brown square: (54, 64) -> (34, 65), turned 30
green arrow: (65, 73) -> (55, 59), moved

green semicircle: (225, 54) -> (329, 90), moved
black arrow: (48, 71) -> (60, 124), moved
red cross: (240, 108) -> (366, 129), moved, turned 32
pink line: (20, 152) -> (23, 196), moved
=-=-=
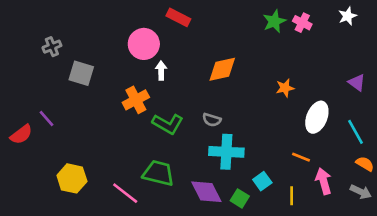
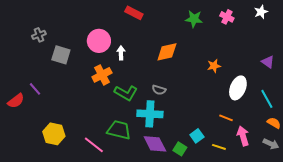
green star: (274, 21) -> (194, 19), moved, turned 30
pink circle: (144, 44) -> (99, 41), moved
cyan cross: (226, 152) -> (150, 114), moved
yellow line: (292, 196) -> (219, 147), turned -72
=-=-=
Your answer should be the lines above from the one containing "black arrow: (48, 71) -> (60, 124), moved" through the one containing "pink line: (20, 152) -> (23, 196), moved", copied exactly and with both ends kept.

__Response to this exercise__
black arrow: (48, 71) -> (60, 124), moved
red cross: (240, 108) -> (366, 129), moved, turned 32
pink line: (20, 152) -> (23, 196), moved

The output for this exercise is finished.